Material for this exercise:

━━━━━━

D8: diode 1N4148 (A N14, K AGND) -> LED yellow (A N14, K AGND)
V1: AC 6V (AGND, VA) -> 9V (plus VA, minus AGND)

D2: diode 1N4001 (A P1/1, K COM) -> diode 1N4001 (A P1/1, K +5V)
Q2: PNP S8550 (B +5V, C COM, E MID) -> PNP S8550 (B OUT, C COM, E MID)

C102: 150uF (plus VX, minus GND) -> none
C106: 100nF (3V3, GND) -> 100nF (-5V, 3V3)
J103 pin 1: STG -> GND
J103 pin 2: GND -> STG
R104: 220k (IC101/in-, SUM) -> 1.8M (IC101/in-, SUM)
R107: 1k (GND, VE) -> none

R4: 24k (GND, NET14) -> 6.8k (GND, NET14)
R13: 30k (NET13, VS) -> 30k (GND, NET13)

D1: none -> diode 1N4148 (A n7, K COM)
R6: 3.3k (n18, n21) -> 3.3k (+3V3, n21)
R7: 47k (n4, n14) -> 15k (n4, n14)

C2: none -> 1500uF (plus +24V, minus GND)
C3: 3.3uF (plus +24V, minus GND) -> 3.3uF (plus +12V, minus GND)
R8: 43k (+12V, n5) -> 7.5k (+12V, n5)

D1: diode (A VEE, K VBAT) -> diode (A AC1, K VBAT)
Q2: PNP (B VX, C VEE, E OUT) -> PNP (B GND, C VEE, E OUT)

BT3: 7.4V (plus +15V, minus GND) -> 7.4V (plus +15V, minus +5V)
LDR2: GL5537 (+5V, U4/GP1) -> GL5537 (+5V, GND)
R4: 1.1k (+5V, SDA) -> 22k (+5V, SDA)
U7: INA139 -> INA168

━━━━━━

To do:
Each line of the listing that contains the word "AGND" must be copied.

Result of this exercise:
D8: diode 1N4148 (A N14, K AGND) -> LED yellow (A N14, K AGND)
V1: AC 6V (AGND, VA) -> 9V (plus VA, minus AGND)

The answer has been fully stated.